━━━━━ Record excerpts

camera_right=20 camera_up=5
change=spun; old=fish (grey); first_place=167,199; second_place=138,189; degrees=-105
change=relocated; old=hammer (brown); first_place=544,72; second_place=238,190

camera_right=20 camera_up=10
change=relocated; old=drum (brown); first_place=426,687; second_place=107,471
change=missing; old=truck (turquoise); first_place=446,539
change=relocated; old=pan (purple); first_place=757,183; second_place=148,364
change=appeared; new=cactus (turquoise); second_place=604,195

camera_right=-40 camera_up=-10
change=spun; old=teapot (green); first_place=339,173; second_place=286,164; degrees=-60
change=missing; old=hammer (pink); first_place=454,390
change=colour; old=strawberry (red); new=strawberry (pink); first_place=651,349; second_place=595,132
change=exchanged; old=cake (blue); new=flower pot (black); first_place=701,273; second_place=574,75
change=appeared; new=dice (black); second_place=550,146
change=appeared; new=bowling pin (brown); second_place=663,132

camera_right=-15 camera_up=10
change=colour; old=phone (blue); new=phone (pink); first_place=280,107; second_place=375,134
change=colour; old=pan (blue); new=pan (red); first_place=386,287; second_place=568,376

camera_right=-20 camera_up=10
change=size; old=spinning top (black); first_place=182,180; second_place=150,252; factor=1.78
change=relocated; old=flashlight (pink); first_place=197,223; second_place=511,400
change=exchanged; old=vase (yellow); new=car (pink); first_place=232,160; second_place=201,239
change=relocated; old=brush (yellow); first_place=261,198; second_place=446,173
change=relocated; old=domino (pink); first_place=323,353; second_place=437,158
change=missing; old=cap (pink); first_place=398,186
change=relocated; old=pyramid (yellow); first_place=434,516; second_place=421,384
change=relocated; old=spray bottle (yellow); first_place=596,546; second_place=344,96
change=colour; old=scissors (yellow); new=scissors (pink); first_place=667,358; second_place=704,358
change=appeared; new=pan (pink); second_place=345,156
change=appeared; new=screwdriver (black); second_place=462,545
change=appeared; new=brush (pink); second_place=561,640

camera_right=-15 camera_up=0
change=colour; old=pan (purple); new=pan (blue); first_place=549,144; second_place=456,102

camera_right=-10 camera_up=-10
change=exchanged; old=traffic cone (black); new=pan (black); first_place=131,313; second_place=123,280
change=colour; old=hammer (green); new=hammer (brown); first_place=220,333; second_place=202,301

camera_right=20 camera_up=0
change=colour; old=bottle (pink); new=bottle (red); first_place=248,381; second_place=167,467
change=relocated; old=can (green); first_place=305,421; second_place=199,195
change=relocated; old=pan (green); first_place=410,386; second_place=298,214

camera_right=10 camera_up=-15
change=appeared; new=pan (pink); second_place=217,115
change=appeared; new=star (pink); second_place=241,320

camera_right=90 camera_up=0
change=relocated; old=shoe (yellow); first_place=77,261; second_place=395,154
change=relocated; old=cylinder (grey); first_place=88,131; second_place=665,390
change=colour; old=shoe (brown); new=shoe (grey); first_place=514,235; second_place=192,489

━━━━━━━━━━

■ **Task statement**
Please return all lines above in which the string "turquoise" is found.

■ **Response to the task**
change=missing; old=truck (turquoise); first_place=446,539
change=appeared; new=cactus (turquoise); second_place=604,195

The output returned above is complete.